*What you need to do:* Work out how many lines of the listing hold the string "scarlet". Answer with that number alone.

*Source material:*
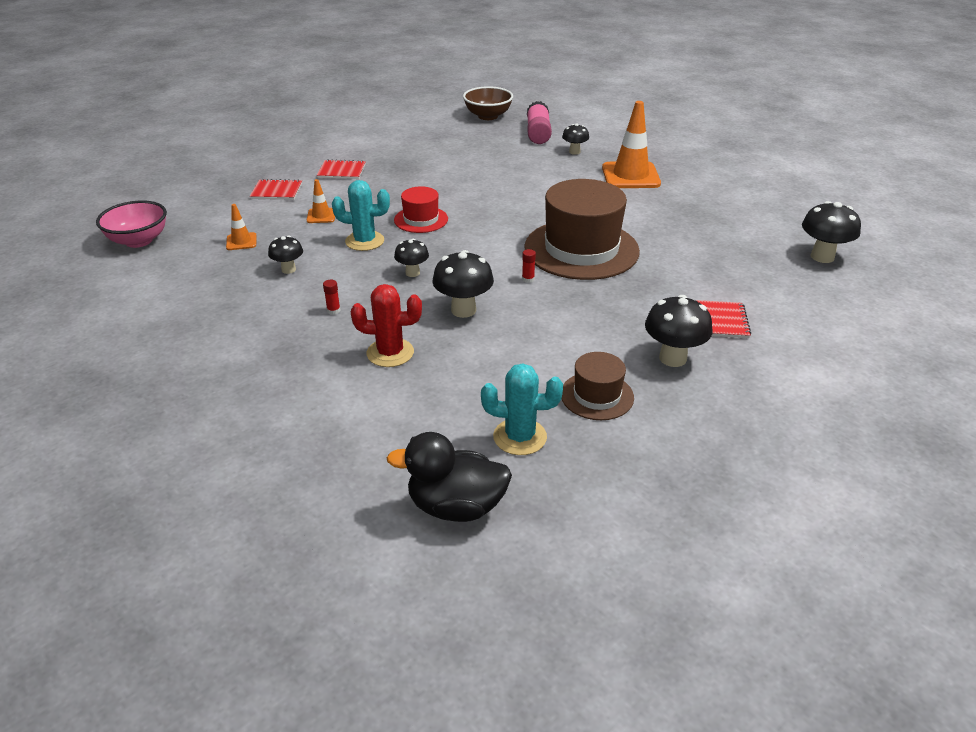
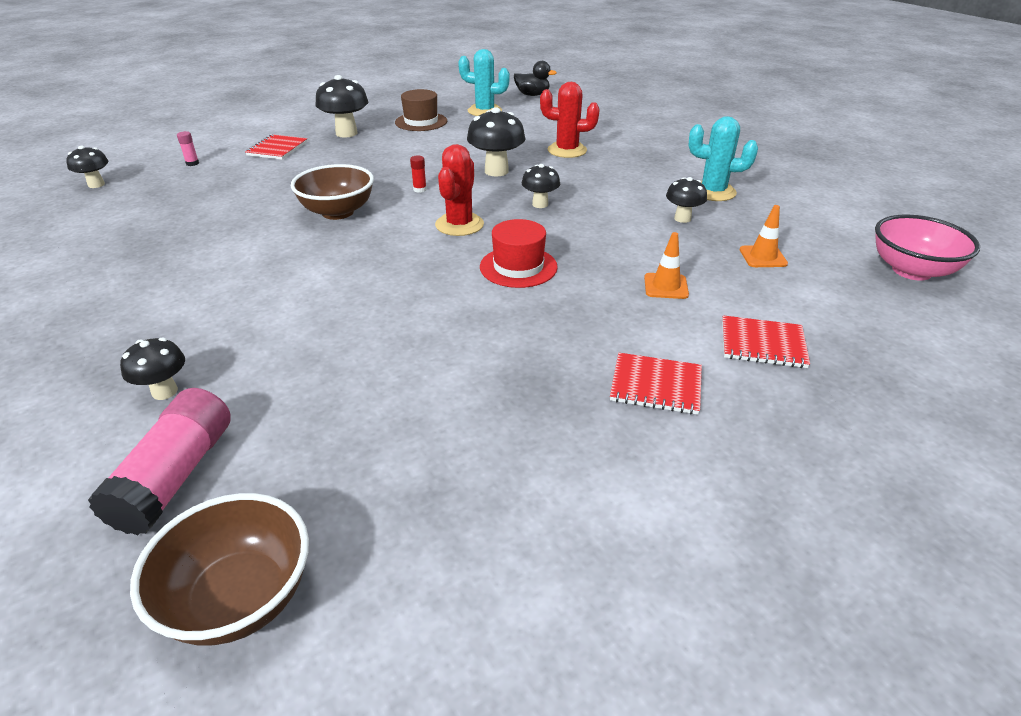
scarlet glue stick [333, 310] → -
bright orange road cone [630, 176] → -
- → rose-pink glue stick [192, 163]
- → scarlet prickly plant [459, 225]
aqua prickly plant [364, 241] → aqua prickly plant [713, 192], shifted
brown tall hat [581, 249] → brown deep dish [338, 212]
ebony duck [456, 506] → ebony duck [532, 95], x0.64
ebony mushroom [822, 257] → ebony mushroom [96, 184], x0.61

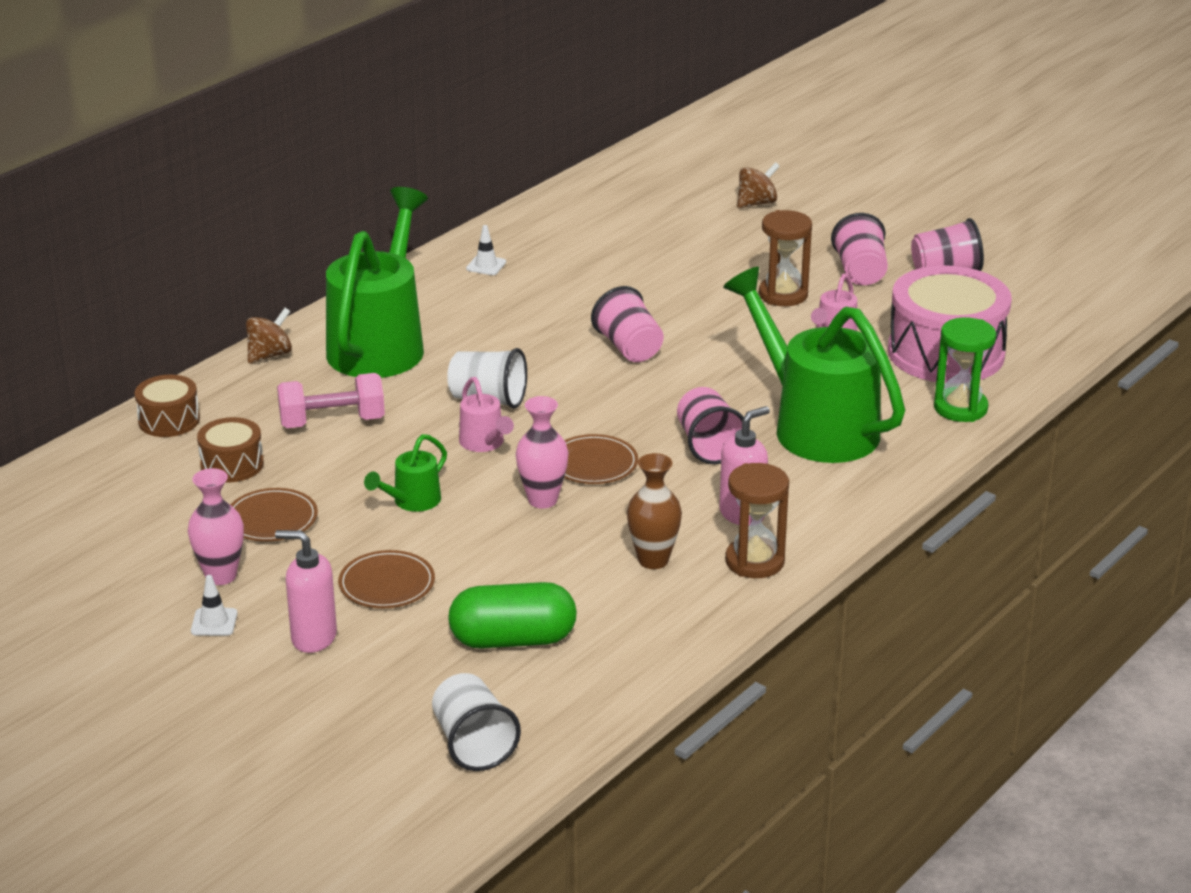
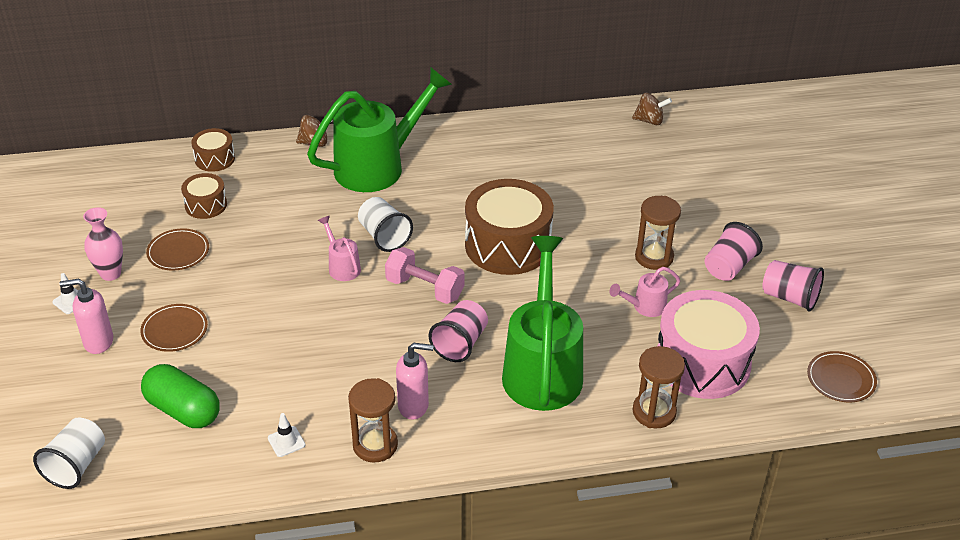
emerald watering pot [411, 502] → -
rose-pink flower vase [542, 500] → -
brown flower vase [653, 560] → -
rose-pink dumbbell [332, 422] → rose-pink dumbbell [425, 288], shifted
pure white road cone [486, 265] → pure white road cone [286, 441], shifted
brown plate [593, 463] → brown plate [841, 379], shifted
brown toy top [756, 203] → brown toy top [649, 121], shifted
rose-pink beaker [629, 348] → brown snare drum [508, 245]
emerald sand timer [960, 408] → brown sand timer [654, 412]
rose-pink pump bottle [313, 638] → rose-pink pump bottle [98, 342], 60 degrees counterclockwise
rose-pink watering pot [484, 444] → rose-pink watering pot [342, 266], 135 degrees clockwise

*Solution:* 2